>>>>>
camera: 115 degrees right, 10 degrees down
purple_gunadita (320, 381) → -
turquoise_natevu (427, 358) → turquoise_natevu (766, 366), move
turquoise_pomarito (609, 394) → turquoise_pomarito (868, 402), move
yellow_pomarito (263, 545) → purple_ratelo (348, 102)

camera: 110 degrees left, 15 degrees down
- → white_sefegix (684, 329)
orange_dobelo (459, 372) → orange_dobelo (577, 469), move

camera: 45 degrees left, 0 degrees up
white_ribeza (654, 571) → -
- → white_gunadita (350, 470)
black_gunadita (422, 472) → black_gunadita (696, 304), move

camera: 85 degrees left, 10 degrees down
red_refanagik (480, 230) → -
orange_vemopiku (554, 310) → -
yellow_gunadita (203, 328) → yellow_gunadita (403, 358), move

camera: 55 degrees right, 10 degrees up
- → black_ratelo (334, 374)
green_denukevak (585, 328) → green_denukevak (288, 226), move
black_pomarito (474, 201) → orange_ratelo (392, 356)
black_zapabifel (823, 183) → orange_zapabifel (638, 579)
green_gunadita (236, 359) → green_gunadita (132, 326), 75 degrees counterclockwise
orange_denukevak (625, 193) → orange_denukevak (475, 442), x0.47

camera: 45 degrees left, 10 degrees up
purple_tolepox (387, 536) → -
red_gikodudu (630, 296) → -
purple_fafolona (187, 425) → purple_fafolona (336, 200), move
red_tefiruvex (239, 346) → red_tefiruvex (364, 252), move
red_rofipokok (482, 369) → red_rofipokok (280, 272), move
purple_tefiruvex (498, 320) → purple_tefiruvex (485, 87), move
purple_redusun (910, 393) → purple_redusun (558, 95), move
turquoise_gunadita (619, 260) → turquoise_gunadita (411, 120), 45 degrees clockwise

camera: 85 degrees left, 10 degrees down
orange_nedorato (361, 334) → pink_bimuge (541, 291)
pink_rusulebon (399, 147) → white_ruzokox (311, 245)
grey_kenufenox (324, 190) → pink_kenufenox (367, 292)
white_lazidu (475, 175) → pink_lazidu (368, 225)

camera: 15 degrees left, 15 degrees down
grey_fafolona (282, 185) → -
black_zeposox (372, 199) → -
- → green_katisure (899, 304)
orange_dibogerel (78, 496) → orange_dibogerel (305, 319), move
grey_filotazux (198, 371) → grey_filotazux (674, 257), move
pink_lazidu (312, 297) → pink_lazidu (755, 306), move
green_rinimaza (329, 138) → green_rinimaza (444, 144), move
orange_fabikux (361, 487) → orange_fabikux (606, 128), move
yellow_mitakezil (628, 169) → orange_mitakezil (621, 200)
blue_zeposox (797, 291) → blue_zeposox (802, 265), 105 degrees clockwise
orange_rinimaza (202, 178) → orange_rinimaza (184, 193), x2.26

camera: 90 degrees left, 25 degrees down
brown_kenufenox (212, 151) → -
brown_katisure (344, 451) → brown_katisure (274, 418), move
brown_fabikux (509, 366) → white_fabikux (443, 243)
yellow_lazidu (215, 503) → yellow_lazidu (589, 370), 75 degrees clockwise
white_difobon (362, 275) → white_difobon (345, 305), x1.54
<<<<<
TASK DESCRIPTION
Lines wanted from the listing above: the line with "purple_redusun (910, 393)" up to and including the line with "pink_rusulebon (399, 147)". Please write them out exactly, adding nothing else.

OUTPUT
purple_redusun (910, 393) → purple_redusun (558, 95), move
turquoise_gunadita (619, 260) → turquoise_gunadita (411, 120), 45 degrees clockwise

camera: 85 degrees left, 10 degrees down
orange_nedorato (361, 334) → pink_bimuge (541, 291)
pink_rusulebon (399, 147) → white_ruzokox (311, 245)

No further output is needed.